> **Exercise details**
Within the listing below, how many lines hold the string "yellow"? Only the number is wanted.

> **Exercise data**
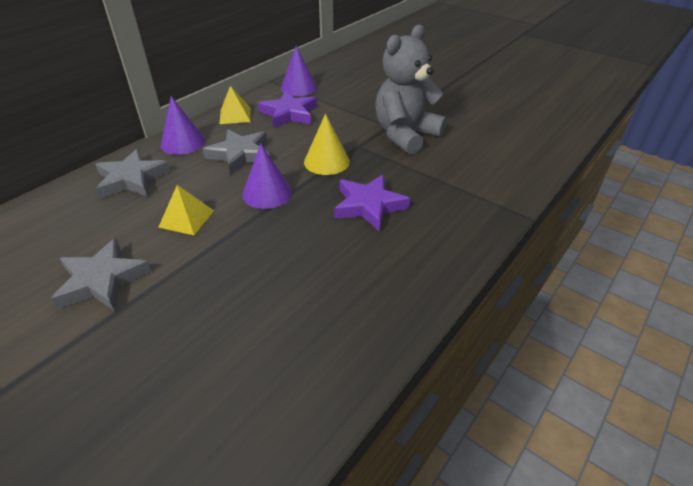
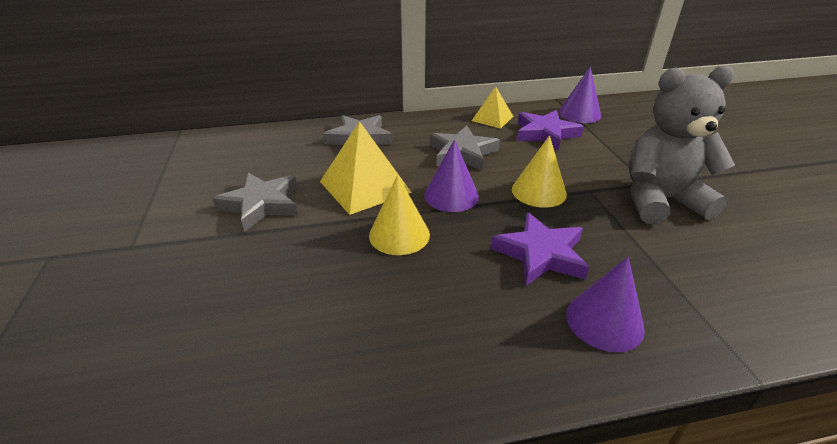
camera: 40 degrees right, 5 degrees down
(183, 143) = (425, 125): purple cone -> purple cone (604, 321)
(186, 218) = (365, 186): yellow pyramid -> yellow pyramid, size x1.69
(258, 242) = (399, 235): none -> yellow cone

> **Solution**
2